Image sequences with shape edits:
>>

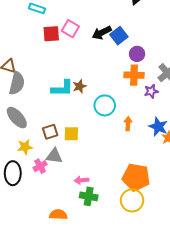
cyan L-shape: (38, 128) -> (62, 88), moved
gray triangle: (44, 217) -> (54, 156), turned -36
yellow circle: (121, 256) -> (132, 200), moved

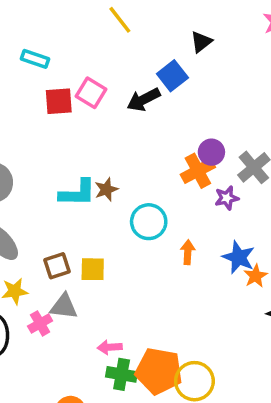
blue square: (119, 36) -> (172, 76), moved
purple circle: (137, 54) -> (211, 152), moved
orange cross: (134, 75) -> (198, 171), turned -30
orange pentagon: (136, 177) -> (159, 371), moved

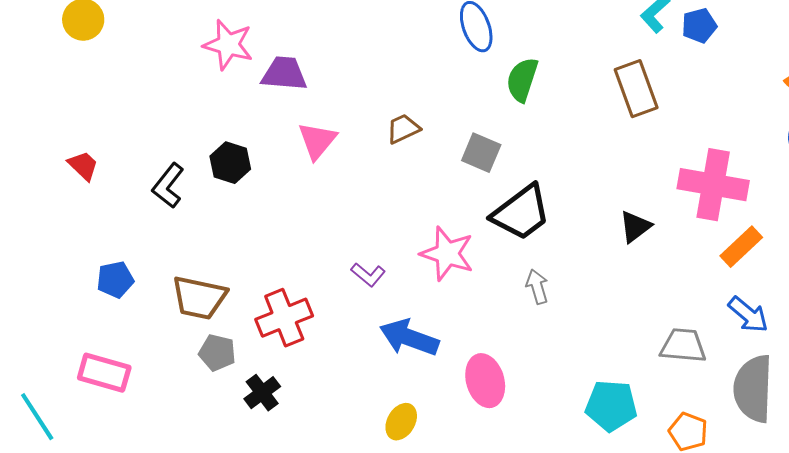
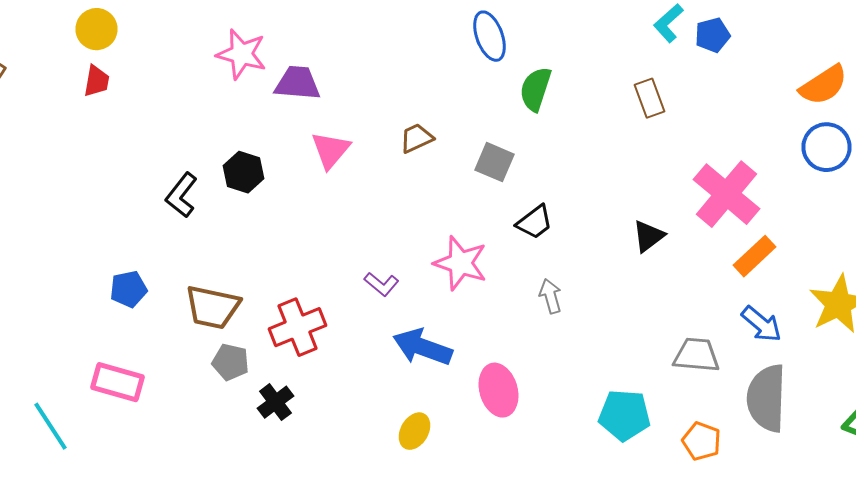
brown rectangle: (636, 89) -> (650, 98), size x0.7
red trapezoid: (83, 166) -> (96, 81), moved, turned 56
pink cross: (713, 185) -> (726, 194), turned 30
black trapezoid: (521, 213) -> (534, 222), size x0.6

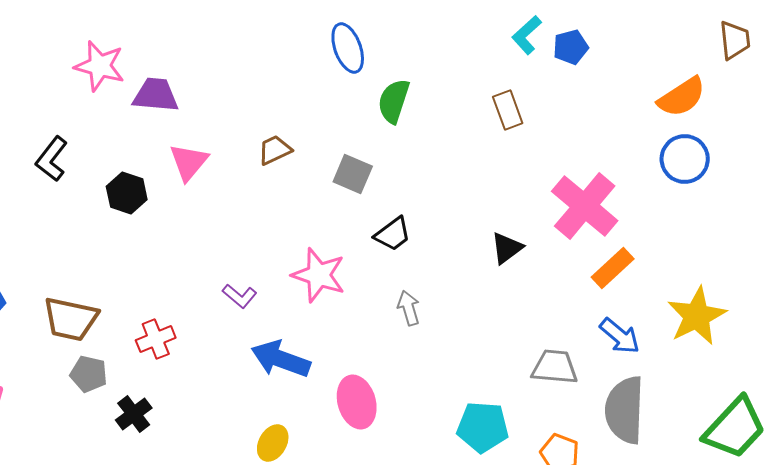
black hexagon: (244, 172) -> (127, 193), moved
black L-shape: (182, 195) -> (52, 159), moved
red cross: (298, 327) -> (156, 339), size x0.7

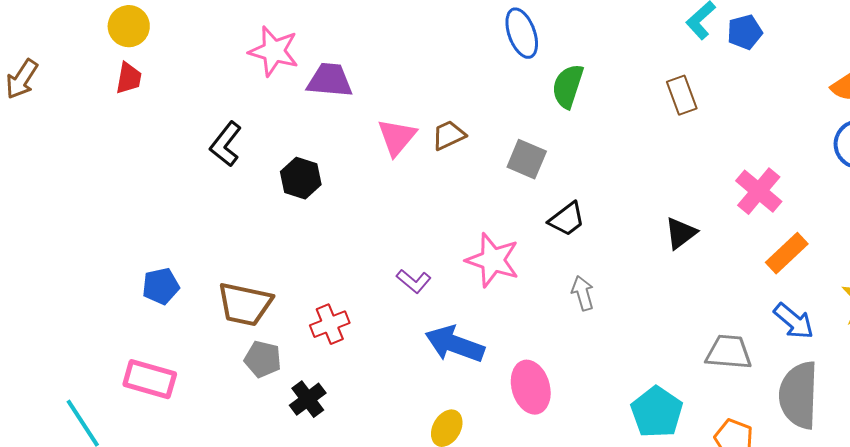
pink triangle: (189, 162) -> (397, 137), moved
pink cross: (585, 206) -> (759, 191), size x0.7
cyan pentagon: (483, 427) -> (657, 412), turned 30

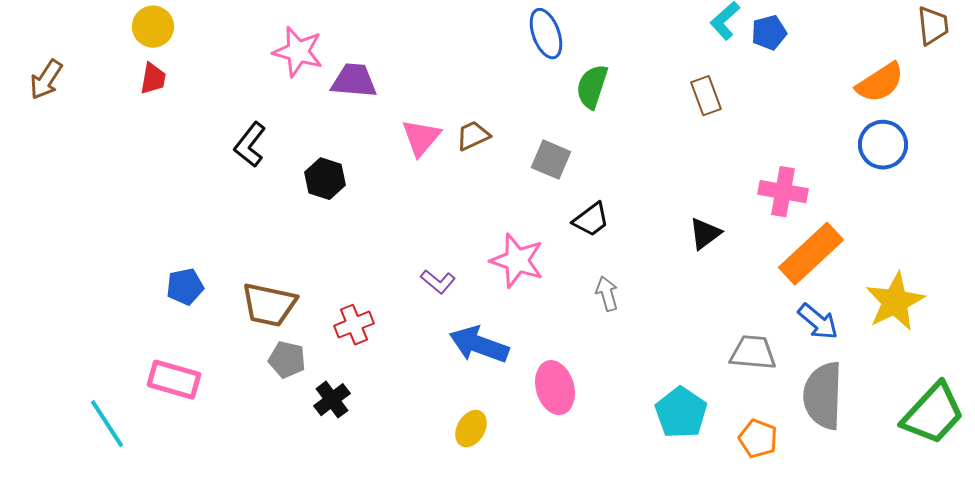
pink cross: (759, 191) -> (783, 192), turned -30
orange rectangle: (787, 253) -> (811, 254), size x1.5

<<

> **Task item**: Whenever the word "pink" shows up in a line of the entries, copy that line.

> **Written solution**:
pink cross: (713, 185) -> (726, 194), turned 30
pink triangle: (189, 162) -> (397, 137), moved
pink cross: (585, 206) -> (759, 191), size x0.7
pink cross: (759, 191) -> (783, 192), turned -30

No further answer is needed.